**What the exercise asks:**
From the line that contains "[(554,337),(556,342),(556,371),(549,376),(533,351),(554,337)]" through the closing line of the entries, write out each line exactly; pictures stay out.

[Segmentation polygon data]
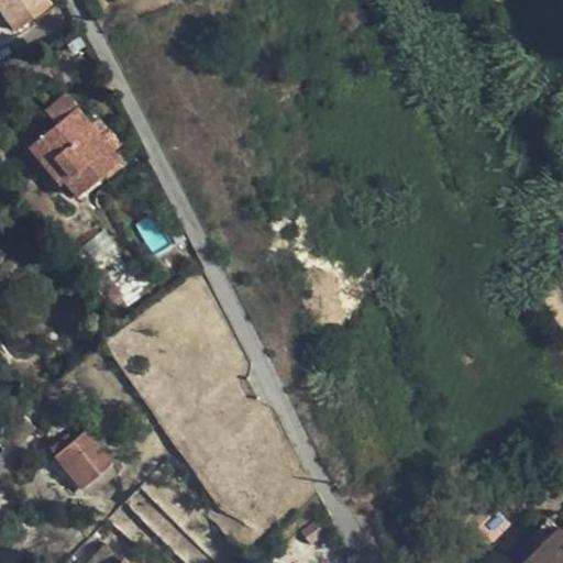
[(0,0),(0,9),(15,30),(50,4),(46,0),(0,0)]
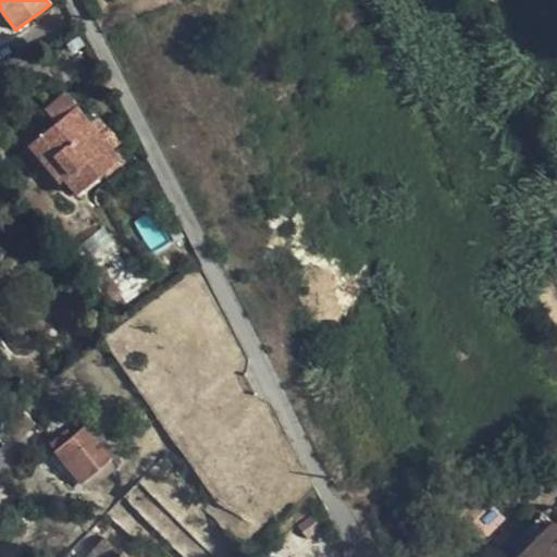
[(54,122),(36,138),(26,145),(57,183),(62,180),(75,195),(119,160),(99,135),(88,122),(64,91),(44,109),(54,122)]
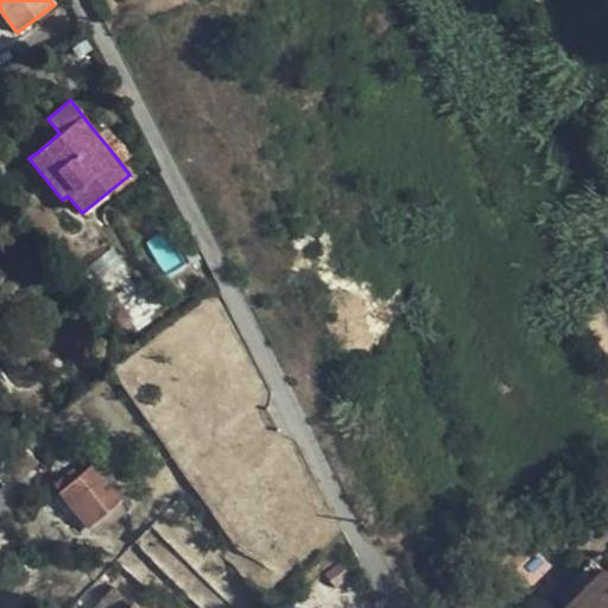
[(27,135),(39,151),(59,133),(48,119),(27,135)]
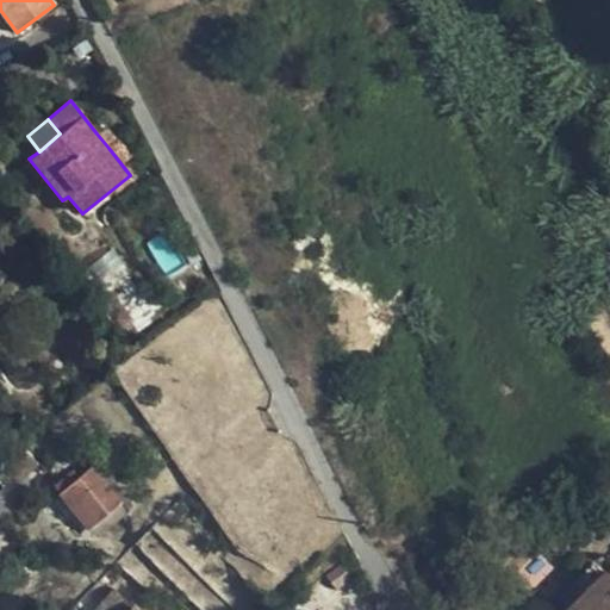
[(106,128),(97,134),(109,148),(117,141),(106,128)]
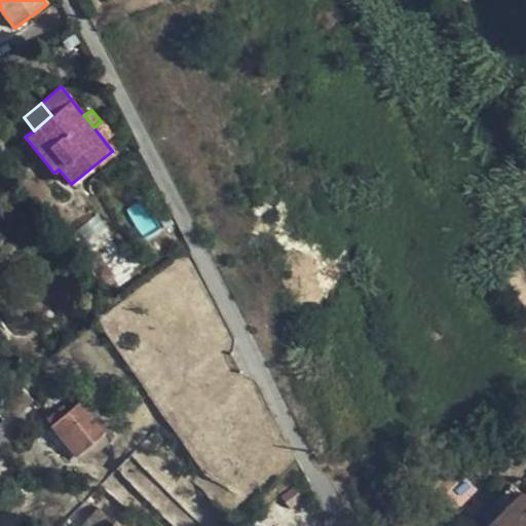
[(25,408),(34,399),(25,388),(14,398),(25,408)]
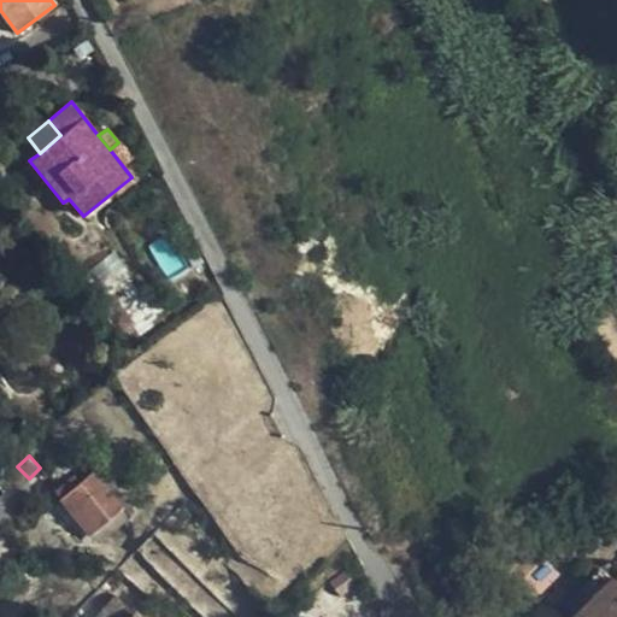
[(90,536),(121,510),(92,474),(80,485),(62,501),(90,536)]
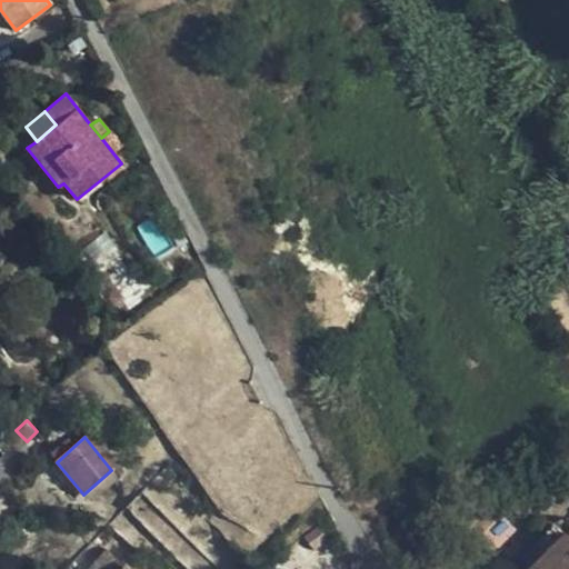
[(49,455),(57,462),(73,447),(68,438),(49,455)]
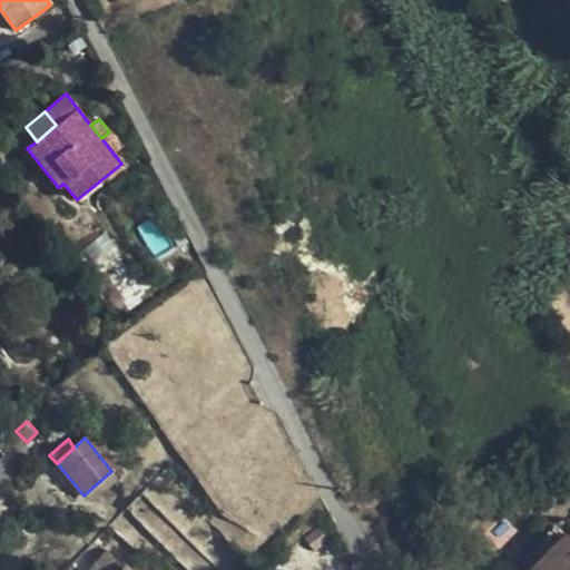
[(118,479),(111,471),(84,495),(90,503),(118,479)]
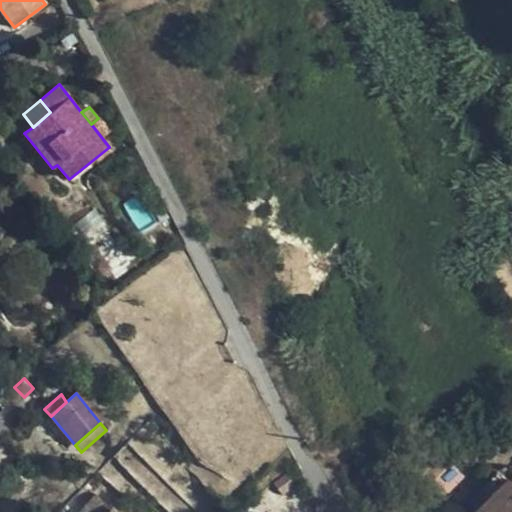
[(283,495),(302,479),(293,468),(274,483),(283,495)]
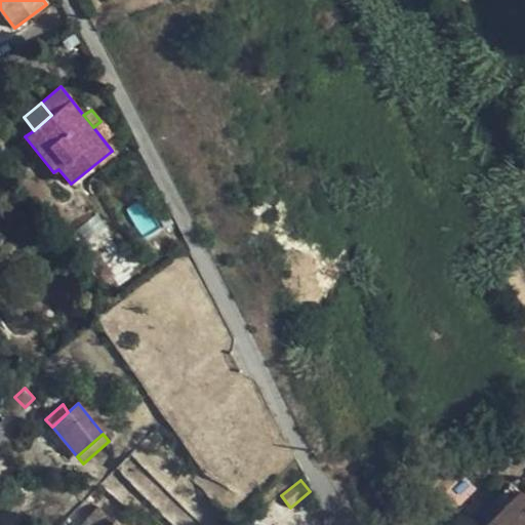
[(486,507),(498,519),(523,493),(512,480),(486,507)]
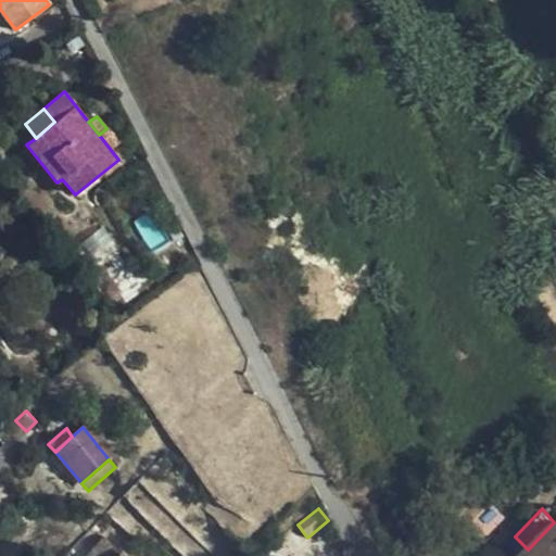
[(555,555),(555,519),(554,522),(528,550),(520,555),(555,555)]
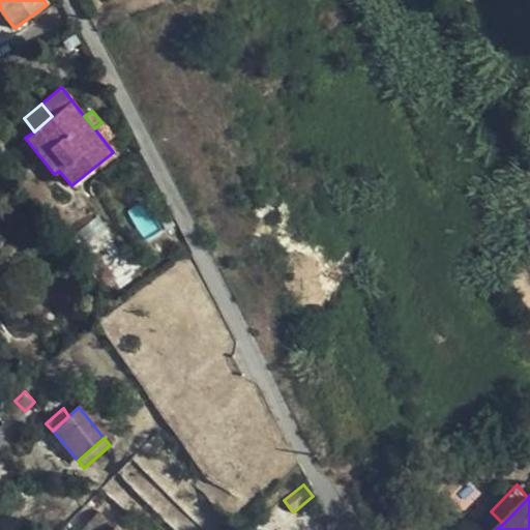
[(84,529),(112,529),(97,516),(84,529)]
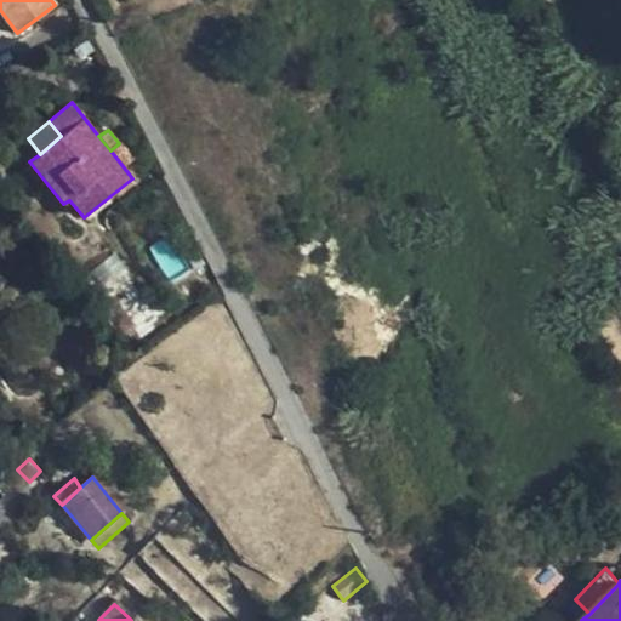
All buildings are outlined.
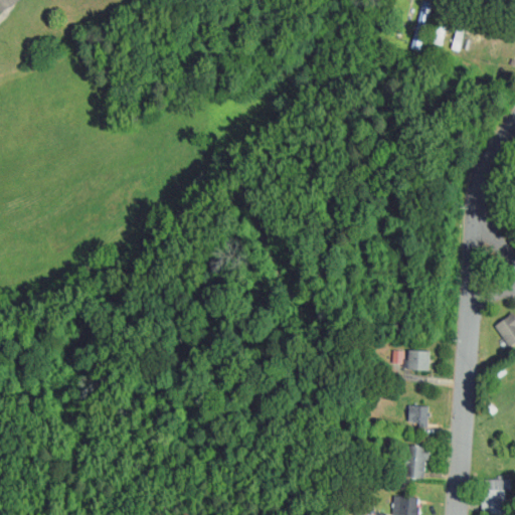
[(423,1),(433,3),(419,49),(411,47),(423,1)]
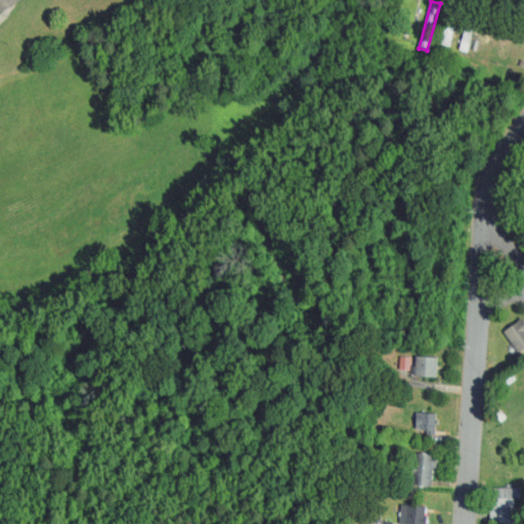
[(449,7),(457,9),(447,45),(440,43),(449,7)]
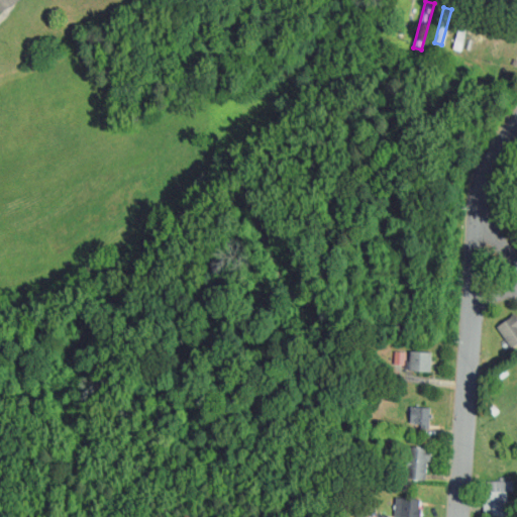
[(462,14),(470,15),(460,50),(453,48),(462,14)]
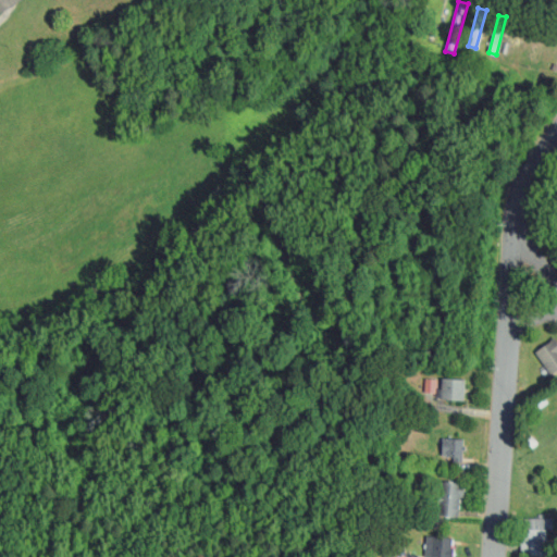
[(554,337),(556,342),(556,371),(549,376),(533,351),(554,337)]
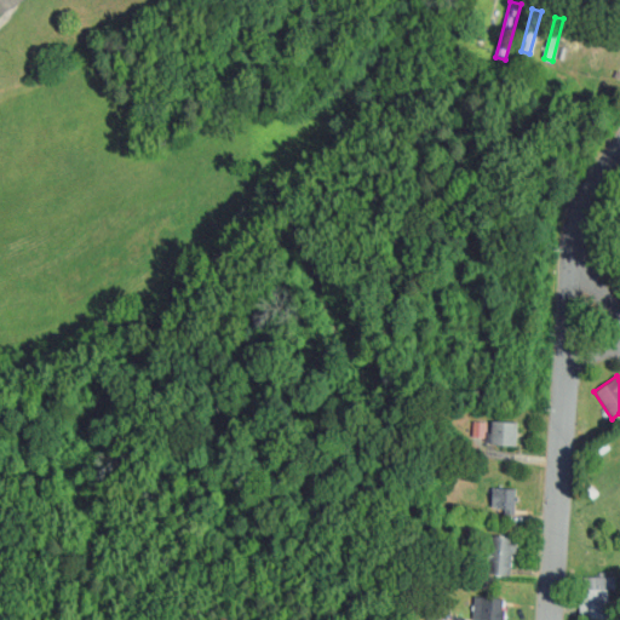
[(492,423),(518,424),(517,447),(491,446),(492,423)]
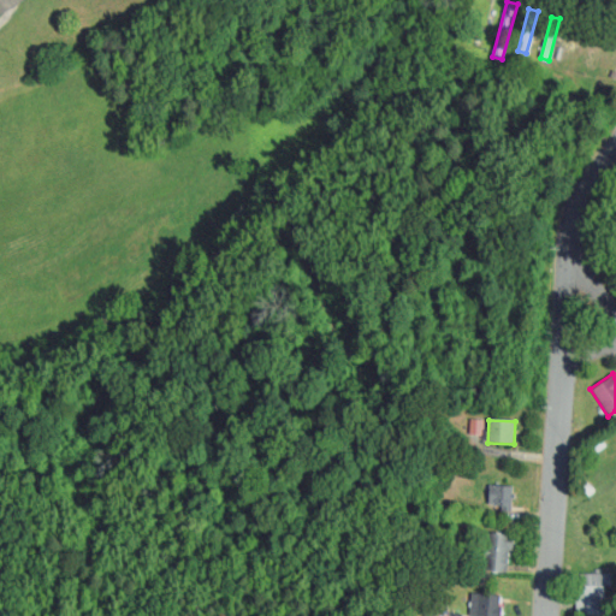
[(490,485),(513,486),(511,507),(489,505),(490,485)]
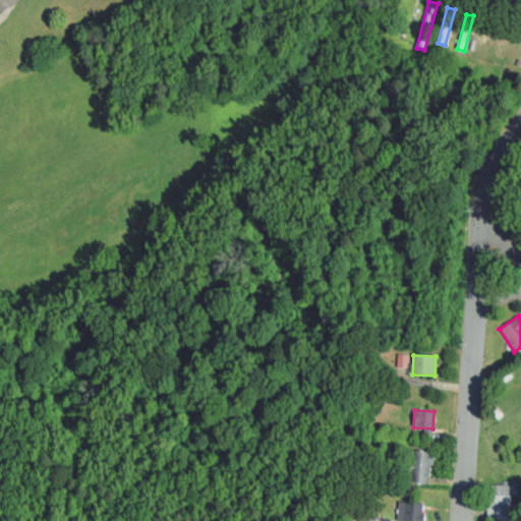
[(435,453),(433,465),(430,465),(429,485),(411,483),(413,451),(435,453)]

**Response for this exercise:**
[(554,337),(556,342),(556,371),(549,376),(533,351),(554,337)]
[(492,423),(518,424),(517,447),(491,446),(492,423)]
[(490,485),(513,486),(511,507),(489,505),(490,485)]
[(435,453),(433,465),(430,465),(429,485),(411,483),(413,451),(435,453)]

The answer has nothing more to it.